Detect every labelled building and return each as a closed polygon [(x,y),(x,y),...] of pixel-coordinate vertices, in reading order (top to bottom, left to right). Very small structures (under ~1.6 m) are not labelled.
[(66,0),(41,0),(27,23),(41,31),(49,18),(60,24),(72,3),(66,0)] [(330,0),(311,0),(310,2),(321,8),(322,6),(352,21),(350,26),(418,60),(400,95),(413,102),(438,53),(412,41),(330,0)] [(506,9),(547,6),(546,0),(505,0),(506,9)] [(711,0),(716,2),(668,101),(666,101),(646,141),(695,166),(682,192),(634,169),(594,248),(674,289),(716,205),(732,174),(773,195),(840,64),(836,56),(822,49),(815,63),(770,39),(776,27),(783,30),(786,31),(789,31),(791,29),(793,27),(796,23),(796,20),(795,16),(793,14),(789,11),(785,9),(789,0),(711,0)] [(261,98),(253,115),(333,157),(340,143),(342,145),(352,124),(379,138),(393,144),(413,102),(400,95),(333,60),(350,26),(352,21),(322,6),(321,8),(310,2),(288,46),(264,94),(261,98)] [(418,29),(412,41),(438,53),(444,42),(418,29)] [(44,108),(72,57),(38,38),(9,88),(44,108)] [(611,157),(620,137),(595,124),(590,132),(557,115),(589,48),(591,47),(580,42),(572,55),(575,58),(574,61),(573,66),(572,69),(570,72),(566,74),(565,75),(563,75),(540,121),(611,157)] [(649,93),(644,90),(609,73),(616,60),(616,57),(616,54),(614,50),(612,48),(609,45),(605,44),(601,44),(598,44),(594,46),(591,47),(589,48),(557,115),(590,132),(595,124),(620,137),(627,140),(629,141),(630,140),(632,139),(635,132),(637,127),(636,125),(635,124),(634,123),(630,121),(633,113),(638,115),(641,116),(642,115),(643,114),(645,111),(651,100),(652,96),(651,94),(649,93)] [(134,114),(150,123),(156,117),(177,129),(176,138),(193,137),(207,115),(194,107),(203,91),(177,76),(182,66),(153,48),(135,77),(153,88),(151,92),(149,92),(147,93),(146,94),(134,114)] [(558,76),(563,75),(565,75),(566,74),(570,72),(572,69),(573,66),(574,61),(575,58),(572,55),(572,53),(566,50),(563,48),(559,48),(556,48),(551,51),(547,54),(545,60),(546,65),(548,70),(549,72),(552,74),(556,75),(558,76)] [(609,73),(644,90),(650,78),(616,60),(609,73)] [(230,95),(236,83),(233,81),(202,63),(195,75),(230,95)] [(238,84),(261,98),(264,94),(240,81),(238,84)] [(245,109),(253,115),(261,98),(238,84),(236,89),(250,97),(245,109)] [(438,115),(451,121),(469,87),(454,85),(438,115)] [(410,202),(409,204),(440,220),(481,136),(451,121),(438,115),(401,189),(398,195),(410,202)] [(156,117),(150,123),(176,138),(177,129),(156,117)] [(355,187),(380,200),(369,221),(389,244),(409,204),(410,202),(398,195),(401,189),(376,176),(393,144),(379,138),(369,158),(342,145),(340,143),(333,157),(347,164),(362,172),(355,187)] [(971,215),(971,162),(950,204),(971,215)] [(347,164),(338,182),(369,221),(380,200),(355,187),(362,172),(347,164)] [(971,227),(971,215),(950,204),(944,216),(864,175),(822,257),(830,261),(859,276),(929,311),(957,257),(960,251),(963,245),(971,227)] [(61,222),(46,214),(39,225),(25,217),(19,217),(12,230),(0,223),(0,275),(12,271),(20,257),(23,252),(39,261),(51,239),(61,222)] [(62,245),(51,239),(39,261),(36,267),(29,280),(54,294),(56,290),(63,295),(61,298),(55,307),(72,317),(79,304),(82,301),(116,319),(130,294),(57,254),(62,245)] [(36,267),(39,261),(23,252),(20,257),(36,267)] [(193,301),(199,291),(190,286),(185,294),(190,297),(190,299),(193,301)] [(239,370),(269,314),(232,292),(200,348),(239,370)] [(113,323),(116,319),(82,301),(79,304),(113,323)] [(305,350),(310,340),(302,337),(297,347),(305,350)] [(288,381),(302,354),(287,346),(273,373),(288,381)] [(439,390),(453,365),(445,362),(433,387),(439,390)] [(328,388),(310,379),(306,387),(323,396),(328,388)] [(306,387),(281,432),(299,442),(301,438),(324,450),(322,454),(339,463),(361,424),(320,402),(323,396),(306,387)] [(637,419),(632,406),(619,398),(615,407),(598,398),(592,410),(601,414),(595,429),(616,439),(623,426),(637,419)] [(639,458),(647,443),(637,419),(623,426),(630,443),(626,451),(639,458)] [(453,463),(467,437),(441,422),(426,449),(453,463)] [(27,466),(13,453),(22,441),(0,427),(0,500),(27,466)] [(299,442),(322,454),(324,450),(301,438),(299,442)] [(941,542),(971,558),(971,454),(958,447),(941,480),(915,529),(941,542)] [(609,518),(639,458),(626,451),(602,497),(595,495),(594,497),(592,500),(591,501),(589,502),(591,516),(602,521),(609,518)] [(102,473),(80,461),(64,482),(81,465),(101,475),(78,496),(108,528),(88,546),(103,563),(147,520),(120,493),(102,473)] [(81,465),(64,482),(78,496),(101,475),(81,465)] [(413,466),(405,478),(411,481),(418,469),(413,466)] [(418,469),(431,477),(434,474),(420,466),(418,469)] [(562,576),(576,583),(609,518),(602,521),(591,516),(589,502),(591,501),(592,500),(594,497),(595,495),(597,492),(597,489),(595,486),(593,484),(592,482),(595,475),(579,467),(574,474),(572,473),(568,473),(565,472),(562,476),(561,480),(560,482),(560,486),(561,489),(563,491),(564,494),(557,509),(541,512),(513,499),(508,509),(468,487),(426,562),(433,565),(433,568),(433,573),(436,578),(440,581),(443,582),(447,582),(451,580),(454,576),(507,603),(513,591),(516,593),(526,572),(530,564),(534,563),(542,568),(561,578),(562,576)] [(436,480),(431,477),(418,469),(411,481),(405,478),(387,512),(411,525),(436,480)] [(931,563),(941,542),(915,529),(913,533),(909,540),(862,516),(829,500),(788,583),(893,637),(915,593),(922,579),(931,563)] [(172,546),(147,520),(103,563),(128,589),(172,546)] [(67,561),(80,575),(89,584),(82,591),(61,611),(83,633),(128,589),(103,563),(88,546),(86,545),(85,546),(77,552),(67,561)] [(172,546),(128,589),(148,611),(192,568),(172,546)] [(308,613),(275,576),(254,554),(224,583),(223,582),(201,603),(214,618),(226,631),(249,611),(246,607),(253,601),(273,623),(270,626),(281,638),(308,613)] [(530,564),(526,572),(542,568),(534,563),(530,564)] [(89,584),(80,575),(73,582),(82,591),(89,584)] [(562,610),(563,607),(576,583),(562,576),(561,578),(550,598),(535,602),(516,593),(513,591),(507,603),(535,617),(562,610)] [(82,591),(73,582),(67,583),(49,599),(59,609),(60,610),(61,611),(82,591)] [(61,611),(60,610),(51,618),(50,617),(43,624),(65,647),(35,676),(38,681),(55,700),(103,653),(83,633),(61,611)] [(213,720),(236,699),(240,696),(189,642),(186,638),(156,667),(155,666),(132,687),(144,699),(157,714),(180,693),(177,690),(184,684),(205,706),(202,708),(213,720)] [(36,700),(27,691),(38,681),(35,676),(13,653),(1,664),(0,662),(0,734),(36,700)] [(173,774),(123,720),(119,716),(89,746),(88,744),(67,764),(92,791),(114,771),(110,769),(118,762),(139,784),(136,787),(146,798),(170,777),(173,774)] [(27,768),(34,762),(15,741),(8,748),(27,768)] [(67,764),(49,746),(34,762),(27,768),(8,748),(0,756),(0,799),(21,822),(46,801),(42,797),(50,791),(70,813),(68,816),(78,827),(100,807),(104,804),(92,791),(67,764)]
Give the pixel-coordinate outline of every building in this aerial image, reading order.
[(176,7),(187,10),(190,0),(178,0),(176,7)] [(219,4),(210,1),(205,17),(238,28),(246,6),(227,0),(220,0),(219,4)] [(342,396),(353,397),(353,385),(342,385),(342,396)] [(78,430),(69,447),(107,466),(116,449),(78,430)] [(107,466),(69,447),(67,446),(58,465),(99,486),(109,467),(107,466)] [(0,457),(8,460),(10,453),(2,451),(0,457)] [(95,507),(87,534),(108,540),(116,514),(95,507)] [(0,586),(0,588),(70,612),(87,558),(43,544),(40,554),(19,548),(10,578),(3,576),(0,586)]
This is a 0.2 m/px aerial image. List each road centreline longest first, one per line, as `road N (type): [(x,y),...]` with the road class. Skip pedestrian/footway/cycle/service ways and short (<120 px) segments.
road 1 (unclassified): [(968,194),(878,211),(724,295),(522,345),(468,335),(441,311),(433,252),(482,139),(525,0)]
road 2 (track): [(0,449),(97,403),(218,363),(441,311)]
※ ※ ※
What you will do:
Precisely the line with "This is a 0.2" and the lines after it, up to the last line of the entries above, are to be reproduced, and nothing more.

Answer for this exercise:
This is a 0.2 m/px aerial image. List each road centreline longest first, one per line, as `road N (type): [(x,y),...]` with the road class. Skip pedestrian/footway/cycle/service ways and short (<120 px) segments.
road 1 (unclassified): [(968,194),(878,211),(724,295),(522,345),(468,335),(441,311),(433,252),(482,139),(525,0)]
road 2 (track): [(0,449),(97,403),(218,363),(441,311)]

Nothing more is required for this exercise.